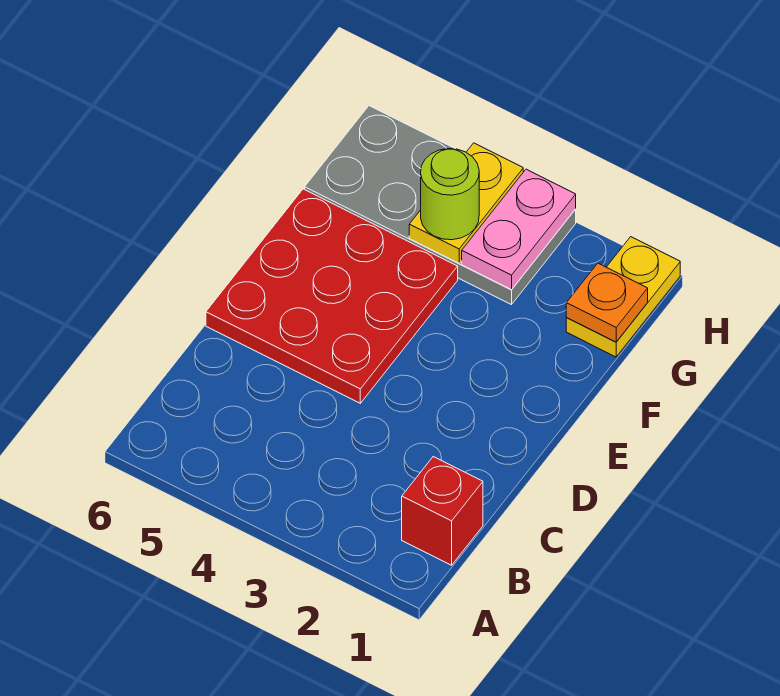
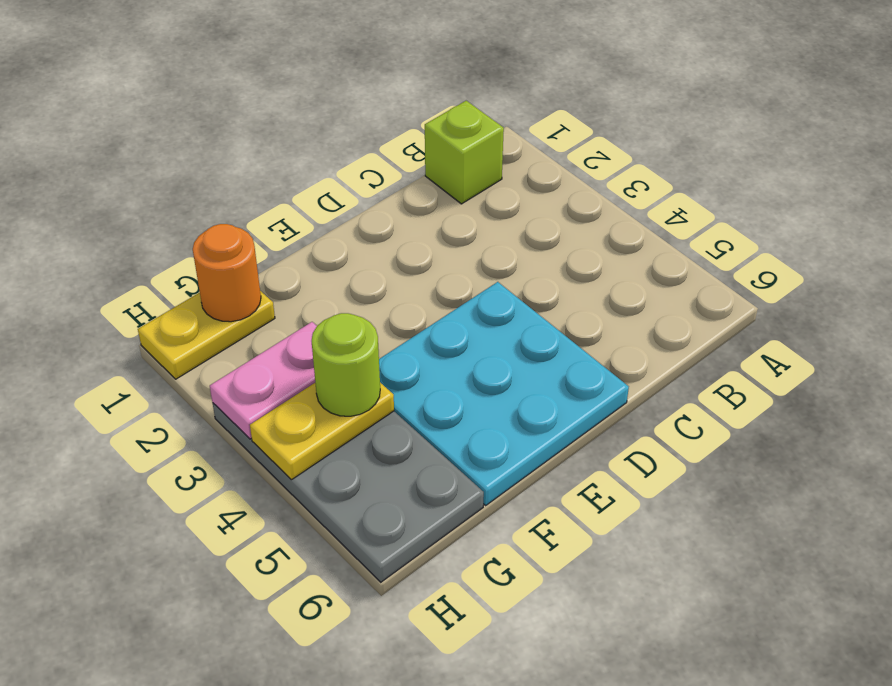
red brick B1 level 1 -> lime brick B1 level 1
red plate D4:F6 level 1 -> cyan plate D4:F6 level 1
orange plate G1 level 2 -> orange round brick G1 level 2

**WHAT YOU ARE ASKED TO DO**: Copy exactly, and only, the lines from the line containing "red plate D4:F6" to the end of the listing, with both ends included.

**RESPONSE TO THE EXERCISE**:
red plate D4:F6 level 1 -> cyan plate D4:F6 level 1
orange plate G1 level 2 -> orange round brick G1 level 2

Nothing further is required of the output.